» **ACTIVITY**: When you restate the entries that follow, keep every word exactly and drop the pictures.

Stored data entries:
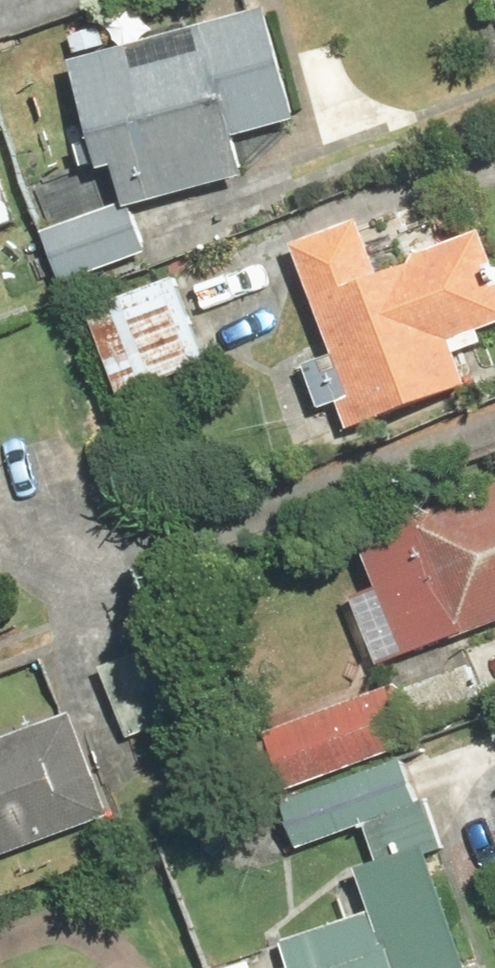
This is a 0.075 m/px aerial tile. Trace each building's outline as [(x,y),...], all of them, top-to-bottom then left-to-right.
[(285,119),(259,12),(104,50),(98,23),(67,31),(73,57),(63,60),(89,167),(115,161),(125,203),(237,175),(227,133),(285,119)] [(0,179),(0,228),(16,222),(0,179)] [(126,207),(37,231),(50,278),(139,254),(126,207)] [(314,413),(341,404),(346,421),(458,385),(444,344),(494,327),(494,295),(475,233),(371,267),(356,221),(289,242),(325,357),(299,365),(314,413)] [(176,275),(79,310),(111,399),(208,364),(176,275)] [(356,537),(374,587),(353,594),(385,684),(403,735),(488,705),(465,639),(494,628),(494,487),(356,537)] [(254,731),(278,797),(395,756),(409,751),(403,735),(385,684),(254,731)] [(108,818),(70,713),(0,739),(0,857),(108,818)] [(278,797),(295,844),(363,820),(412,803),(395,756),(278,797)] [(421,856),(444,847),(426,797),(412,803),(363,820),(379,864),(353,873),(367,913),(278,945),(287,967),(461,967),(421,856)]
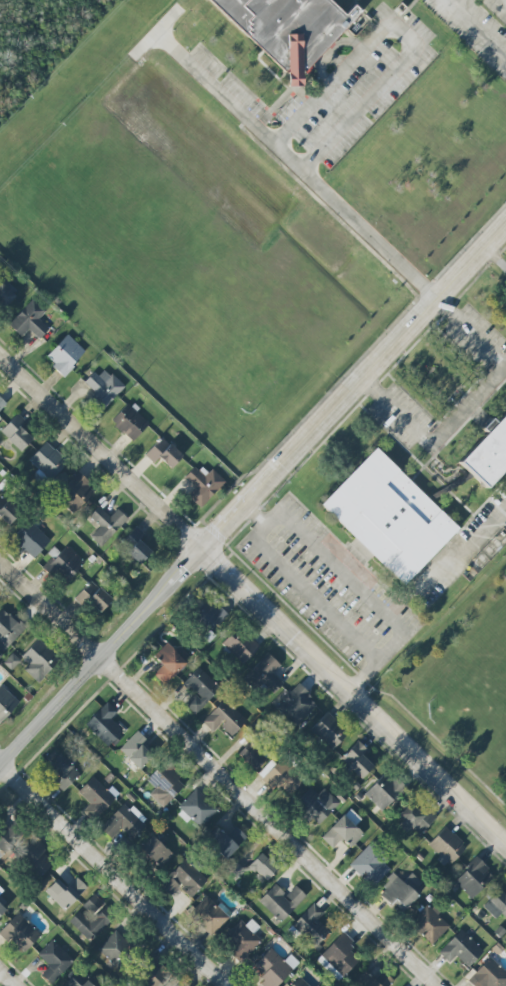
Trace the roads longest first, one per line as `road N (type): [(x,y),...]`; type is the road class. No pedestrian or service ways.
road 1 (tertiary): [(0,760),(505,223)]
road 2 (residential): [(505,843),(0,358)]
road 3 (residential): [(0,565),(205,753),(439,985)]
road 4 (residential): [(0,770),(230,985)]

» **EXPECTED OUTPUT**:
This is a 0.075 m/px aerial tile. Trace each building's outline as [(x,y),...], all of them, top-to-bottom then left-to-right.
[(285,119),(259,12),(104,50),(98,23),(67,31),(73,57),(63,60),(89,167),(115,161),(125,203),(237,175),(227,133),(285,119)] [(0,179),(0,228),(16,222),(0,179)] [(126,207),(37,231),(50,278),(139,254),(126,207)] [(314,413),(341,404),(346,421),(458,385),(444,344),(494,327),(494,295),(475,233),(371,267),(356,221),(289,242),(325,357),(299,365),(314,413)] [(176,275),(79,310),(111,399),(208,364),(176,275)] [(356,537),(374,587),(353,594),(385,684),(403,735),(488,705),(465,639),(494,628),(494,487),(356,537)] [(254,731),(278,797),(395,756),(409,751),(403,735),(385,684),(254,731)] [(108,818),(70,713),(0,739),(0,857),(108,818)] [(278,797),(295,844),(363,820),(412,803),(395,756),(278,797)] [(421,856),(444,847),(426,797),(412,803),(363,820),(379,864),(353,873),(367,913),(278,945),(287,967),(461,967),(421,856)]
Trace the roads longest first, one per line as `road N (type): [(x,y),...]`; type is the road class. No pedestrian or service ways.
road 1 (tertiary): [(0,760),(505,223)]
road 2 (residential): [(505,843),(0,358)]
road 3 (residential): [(0,565),(205,753),(439,985)]
road 4 (residential): [(0,770),(230,985)]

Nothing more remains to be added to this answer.